## TASK REQUIREMENTS:
Starting at the line where "camera: 110 degrees right, 5 degrees down" occurs, reproduce each line through the end of the entries below exactly. Omit every picture.

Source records
········
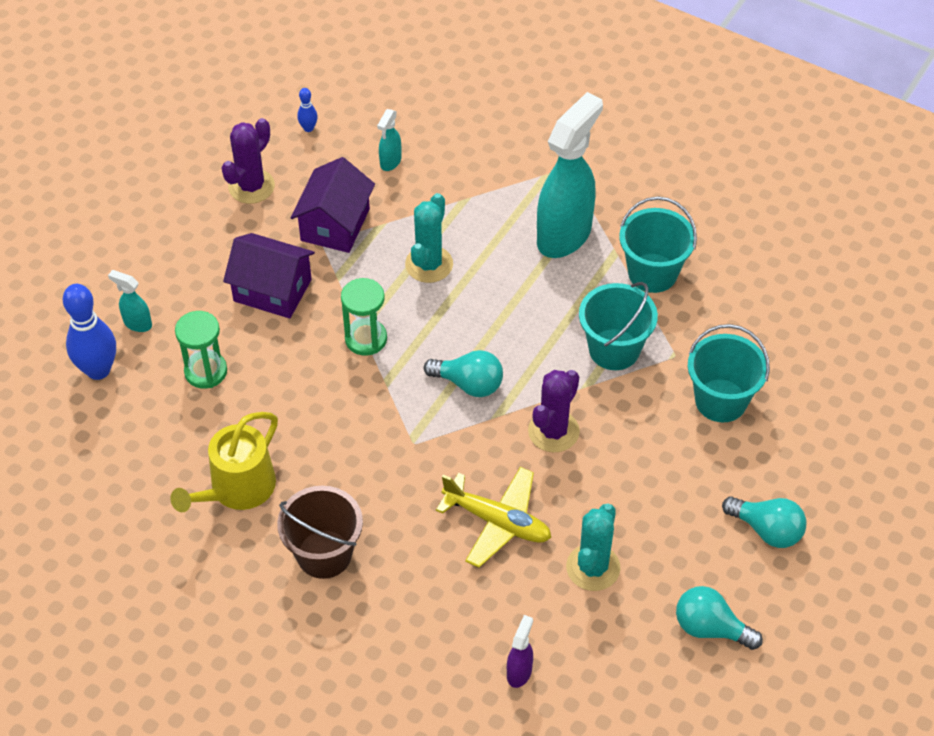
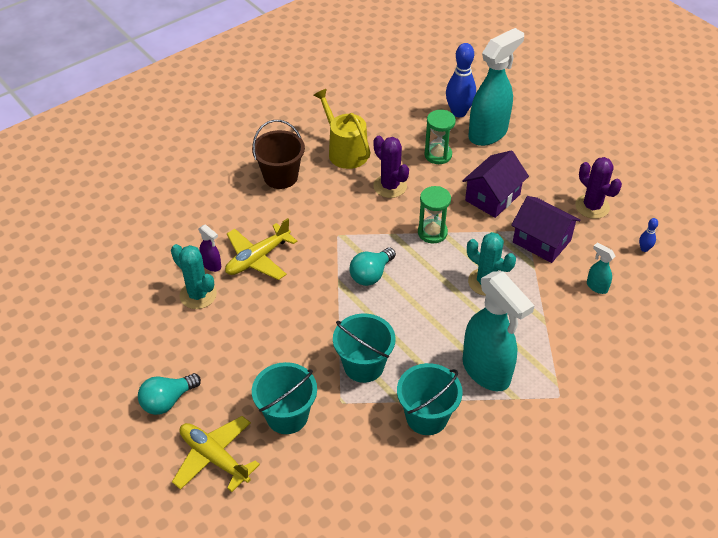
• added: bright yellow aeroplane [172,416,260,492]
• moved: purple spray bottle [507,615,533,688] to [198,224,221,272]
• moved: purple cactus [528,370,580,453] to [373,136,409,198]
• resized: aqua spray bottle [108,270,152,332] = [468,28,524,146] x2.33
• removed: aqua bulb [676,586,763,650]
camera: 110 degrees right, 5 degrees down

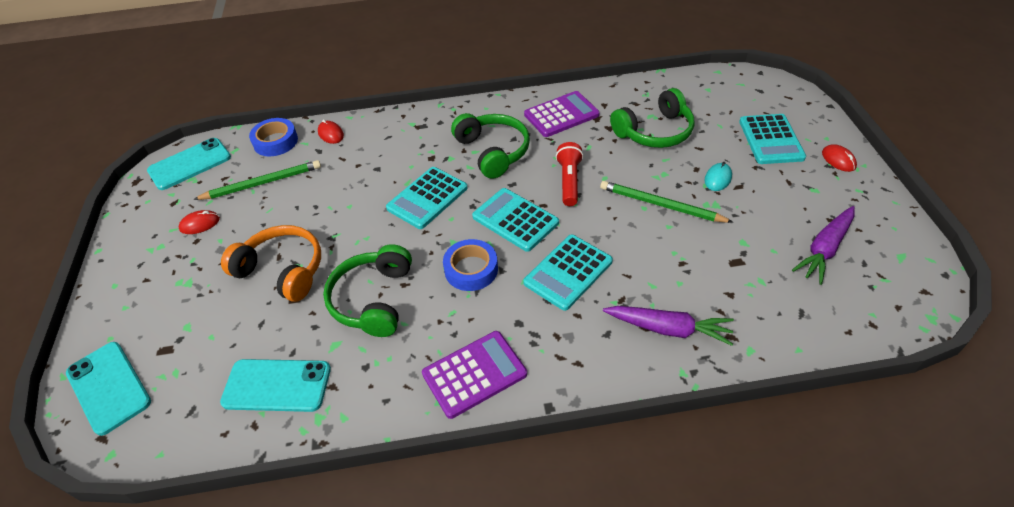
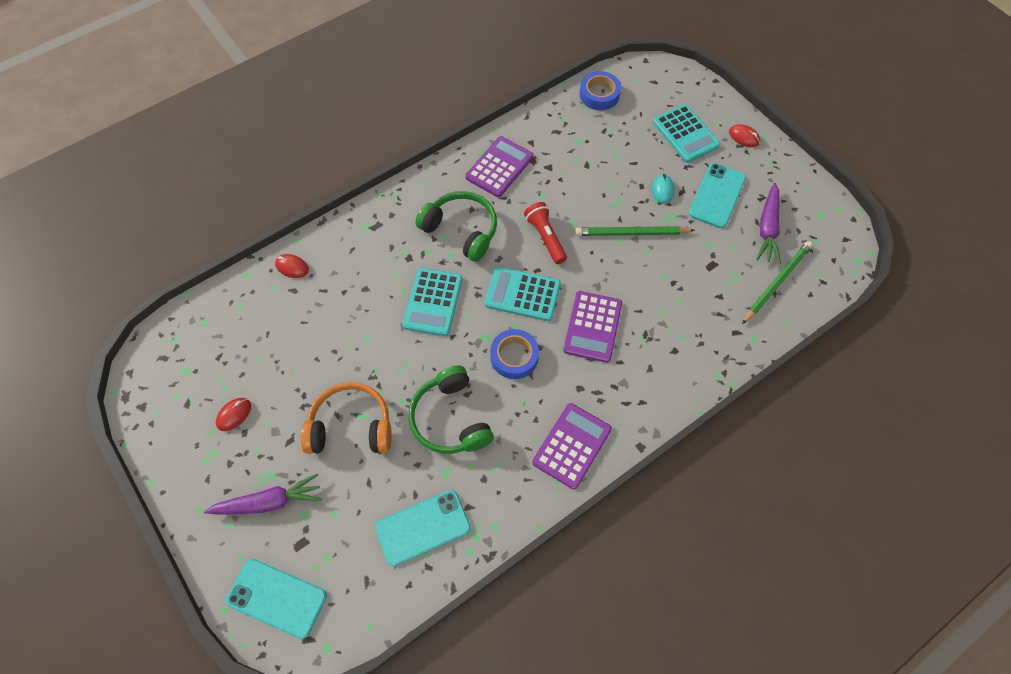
• moved: purple toy carrot [603,306,734,346] to [204,473,322,514]
• recoloured: aqua calculator [523,234,613,311] to purple calculator [563,291,622,363]
• moved: royal blue sticky tape [249,118,298,156] to [580,71,621,110]
• moved: aqua smartphone [147,138,231,190] to [689,163,746,228]
• moved: green pencil [193,160,321,200] to [742,241,813,324]
• removed: green over-ear headphones [610,88,694,148]
camera: 30 degrees left, 15 degrees up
········
## RESULT BELOW:
camera: 110 degrees right, 5 degrees down

• moved: purple toy carrot [603,306,734,346] to [204,473,322,514]
• recoloured: aqua calculator [523,234,613,311] to purple calculator [563,291,622,363]
• moved: royal blue sticky tape [249,118,298,156] to [580,71,621,110]
• moved: aqua smartphone [147,138,231,190] to [689,163,746,228]
• moved: green pencil [193,160,321,200] to [742,241,813,324]
• removed: green over-ear headphones [610,88,694,148]
camera: 30 degrees left, 15 degrees up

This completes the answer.